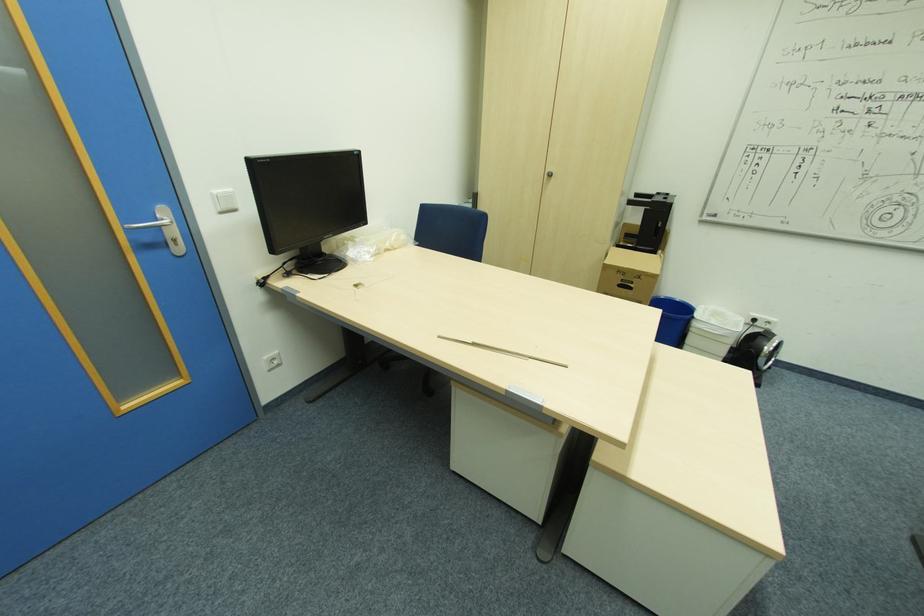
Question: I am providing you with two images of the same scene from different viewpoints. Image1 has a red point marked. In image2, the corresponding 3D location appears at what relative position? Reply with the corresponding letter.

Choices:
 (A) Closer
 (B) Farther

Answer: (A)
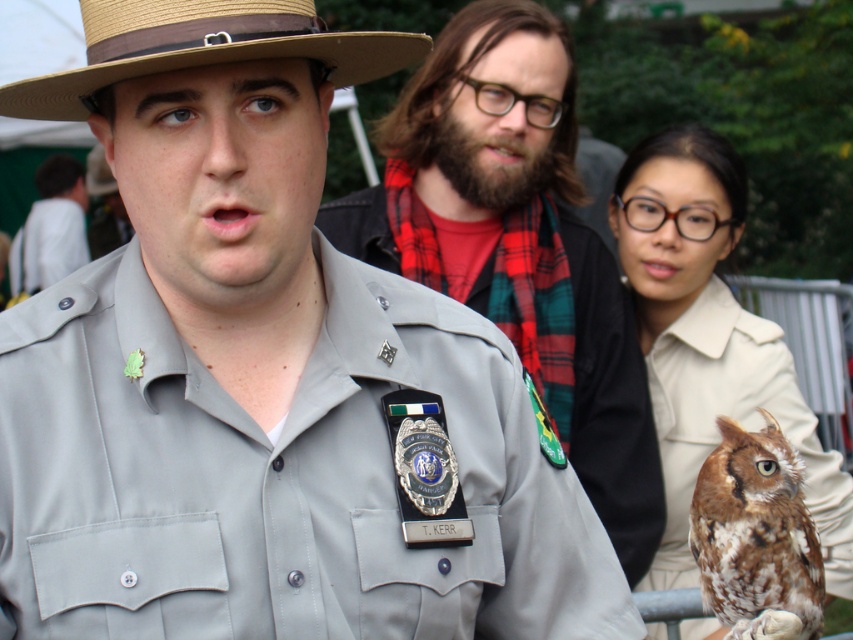
Question: Can you confirm if gray uniform at center is positioned above natural straw hat at upper left?

Choices:
 (A) yes
 (B) no

Answer: (B)

Question: Which point is closer to the camera?

Choices:
 (A) natural straw hat at upper left
 (B) white fabric at left

Answer: (A)

Question: Which point is farther to the camera?

Choices:
 (A) pyautogui.click(x=33, y=252)
 (B) pyautogui.click(x=550, y=328)

Answer: (A)

Question: Is gray uniform at center wider than brown speckled feathers at right?

Choices:
 (A) yes
 (B) no

Answer: (A)

Question: Which object appears closest to the camera in this image?

Choices:
 (A) gray uniform at center
 (B) brown speckled feathers at right

Answer: (B)

Question: Is gray uniform at center closer to the viewer compared to white fabric at left?

Choices:
 (A) yes
 (B) no

Answer: (A)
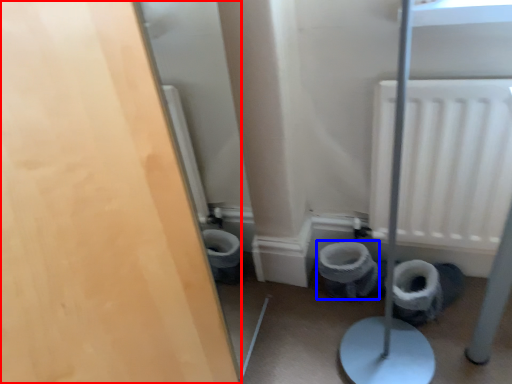
Question: Which object appears closest to the camera in this image, door (highlighted by a red box) or toilet bowl (highlighted by a blue box)?

Choices:
 (A) door
 (B) toilet bowl

Answer: (A)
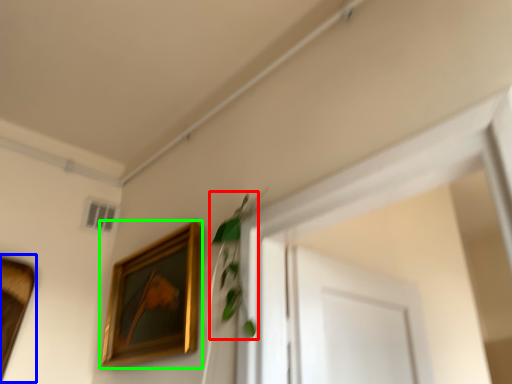
Question: Which object is positioned farthest from plant (highlighted by a red box)? Select from picture frame (highlighted by a blue box) and picture frame (highlighted by a green box).

Choices:
 (A) picture frame
 (B) picture frame

Answer: (A)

> EXERCISE GOAL:
Print every item above word for word, from the first to the last. Leave the pictures out of your copy.

> ANSWER SECTION:
Question: I am providing you with two images of the same scene from different viewpoints. Image1 has a red point marked. In image2, the corresponding 3D location appears at what relative position? Reply with the corresponding letter.

Choices:
 (A) Closer
 (B) Farther

Answer: (A)
Question: Can you confirm if gray uniform at center is positioned above natural straw hat at upper left?

Choices:
 (A) yes
 (B) no

Answer: (B)

Question: Which point is closer to the camera?

Choices:
 (A) natural straw hat at upper left
 (B) white fabric at left

Answer: (A)

Question: Which point is farther to the camera?

Choices:
 (A) pyautogui.click(x=33, y=252)
 (B) pyautogui.click(x=550, y=328)

Answer: (A)

Question: Is gray uniform at center wider than brown speckled feathers at right?

Choices:
 (A) yes
 (B) no

Answer: (A)

Question: Which object appears closest to the camera in this image?

Choices:
 (A) gray uniform at center
 (B) brown speckled feathers at right

Answer: (B)

Question: Is gray uniform at center closer to the viewer compared to white fabric at left?

Choices:
 (A) yes
 (B) no

Answer: (A)
Question: Which object appears closest to the camera in this image, door (highlighted by a red box) or toilet bowl (highlighted by a blue box)?

Choices:
 (A) door
 (B) toilet bowl

Answer: (A)
Question: Which object is positioned farthest from plant (highlighted by a red box)? Select from picture frame (highlighted by a blue box) and picture frame (highlighted by a green box).

Choices:
 (A) picture frame
 (B) picture frame

Answer: (A)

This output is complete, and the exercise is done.